**Before-and-after scene images**:
========================

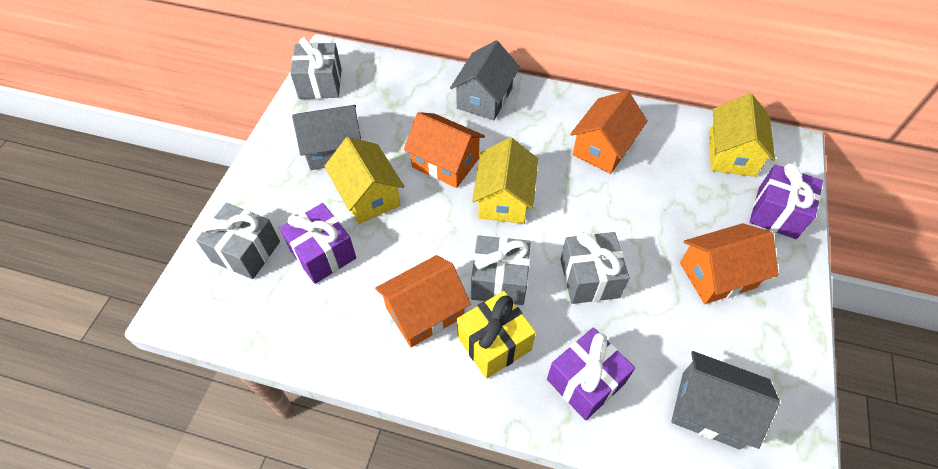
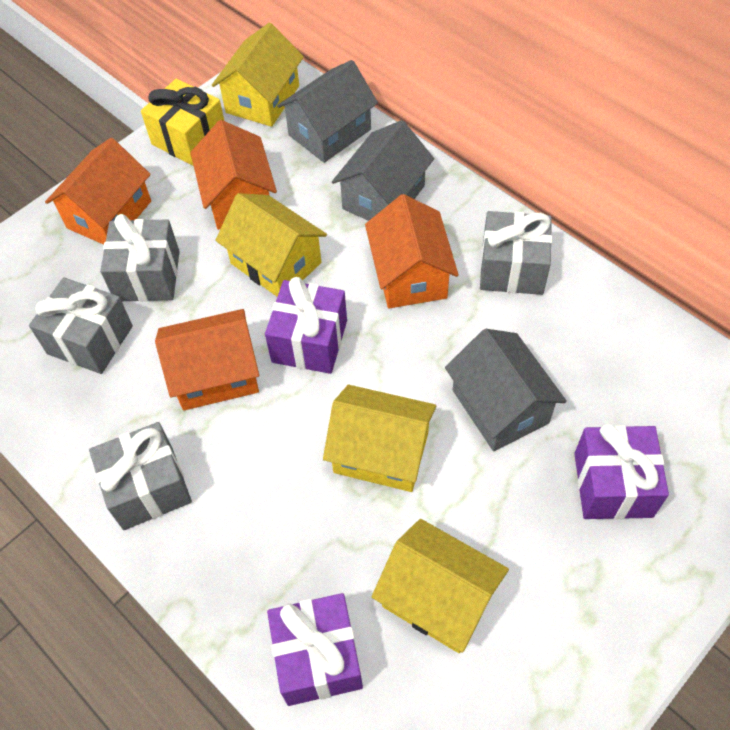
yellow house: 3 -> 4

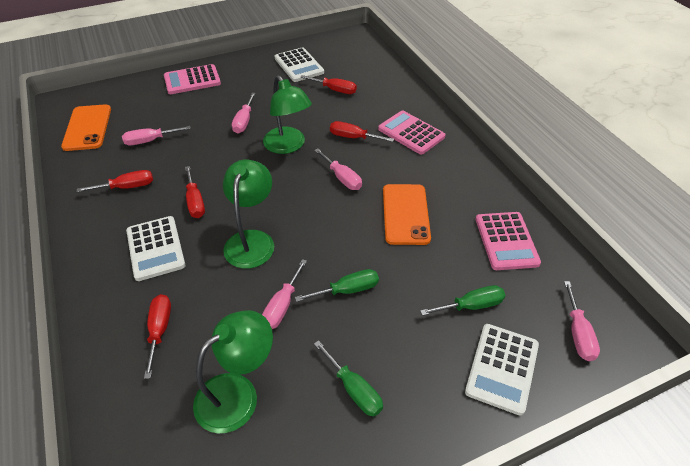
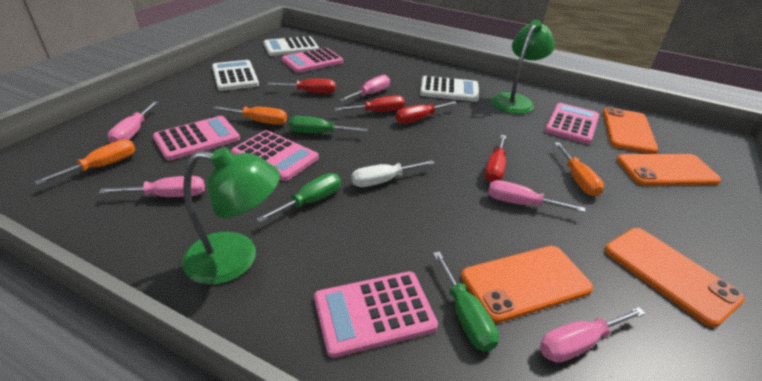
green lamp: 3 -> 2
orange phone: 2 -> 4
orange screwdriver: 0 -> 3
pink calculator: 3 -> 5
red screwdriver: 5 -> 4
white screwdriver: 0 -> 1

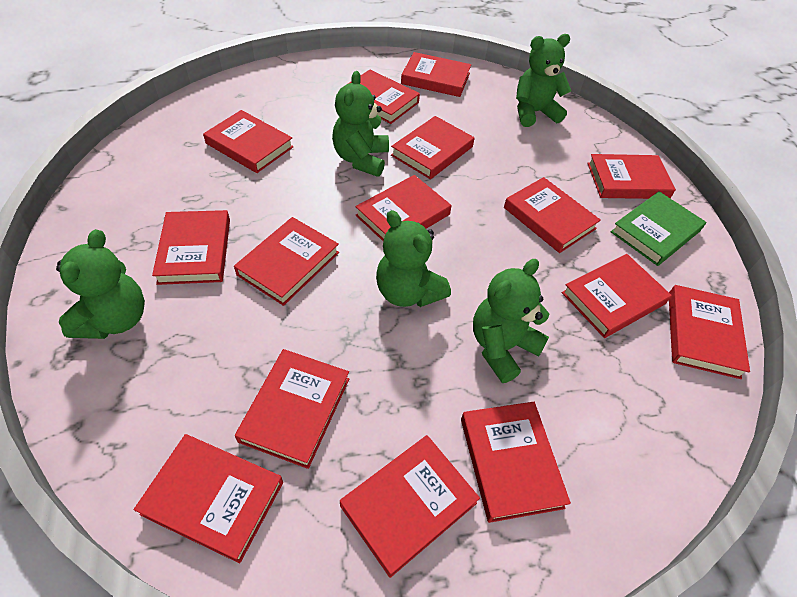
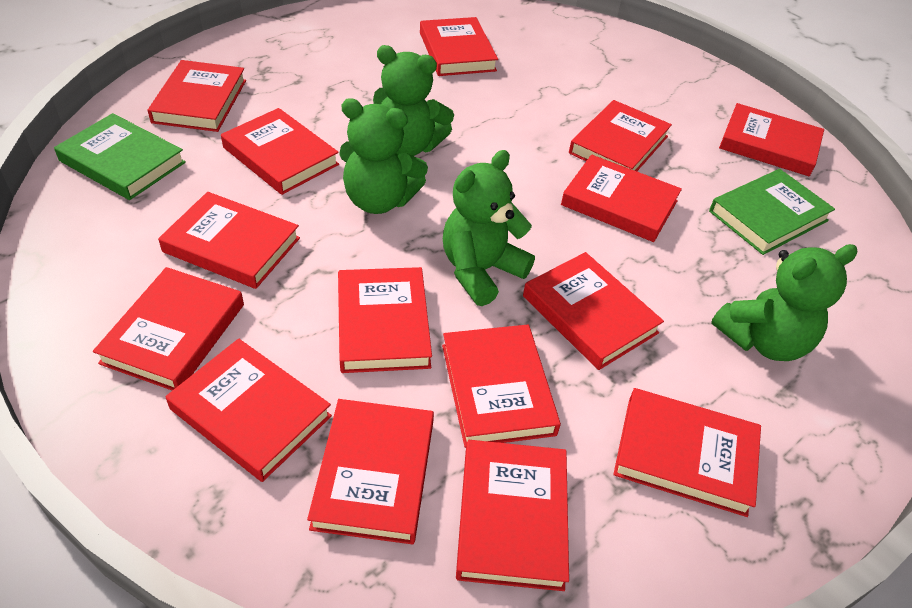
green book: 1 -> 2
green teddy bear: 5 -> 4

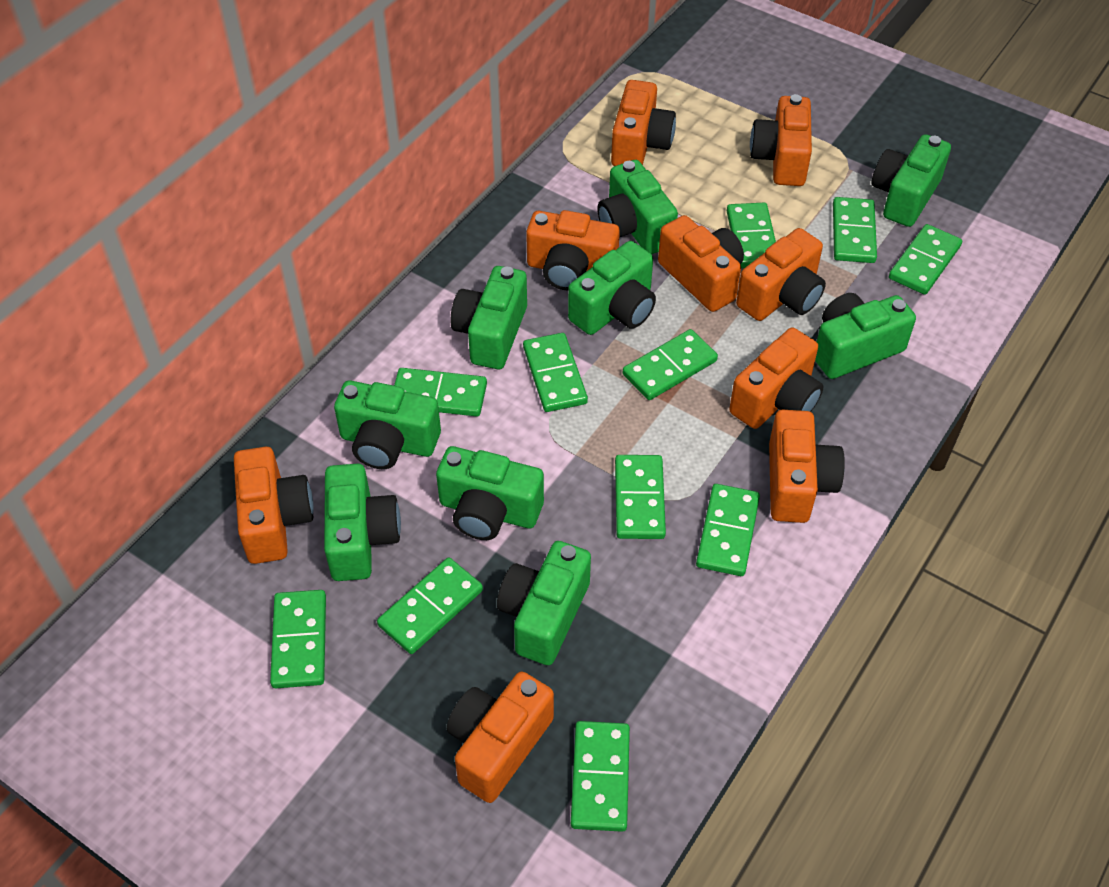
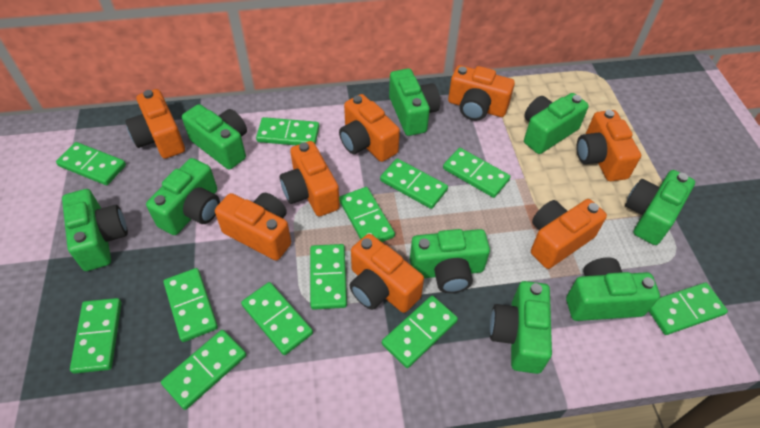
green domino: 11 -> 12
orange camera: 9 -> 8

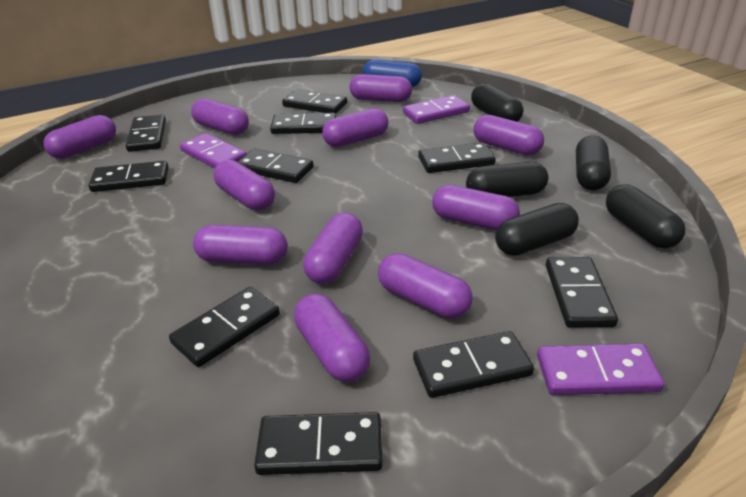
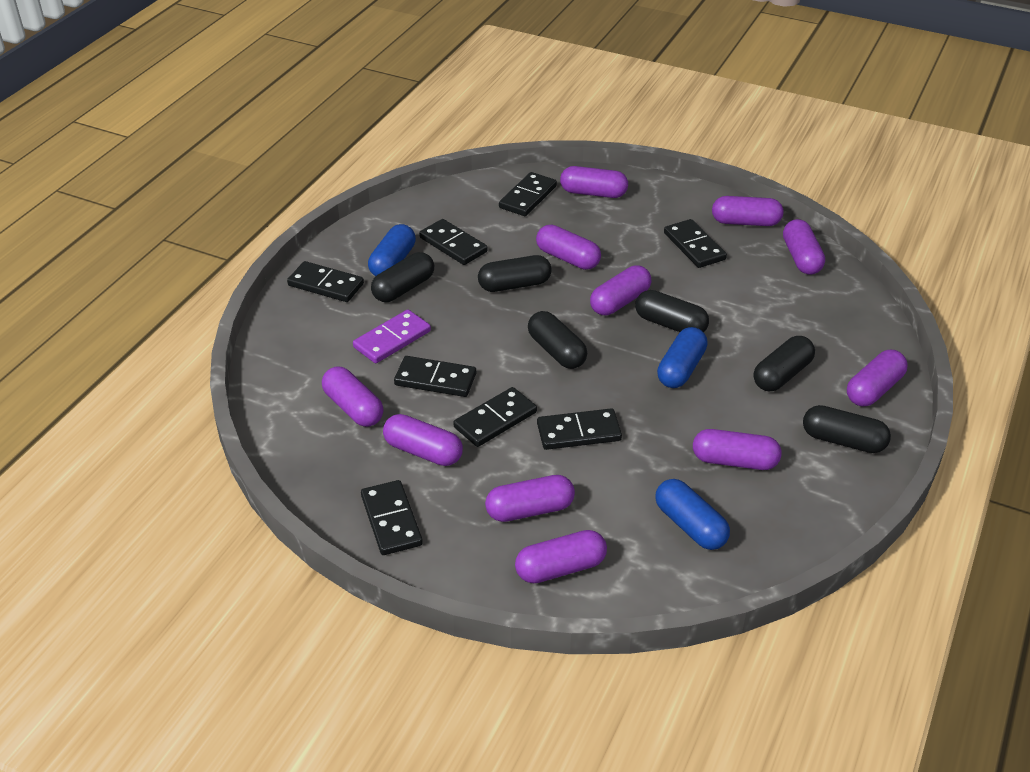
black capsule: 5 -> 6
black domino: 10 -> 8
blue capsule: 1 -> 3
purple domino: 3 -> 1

========================

Your answer must be the lines from the one with "black capsule: 5 -> 6" through the last line of the data, repeated exactly and with nothing else.

**Output of the exercise**:
black capsule: 5 -> 6
black domino: 10 -> 8
blue capsule: 1 -> 3
purple domino: 3 -> 1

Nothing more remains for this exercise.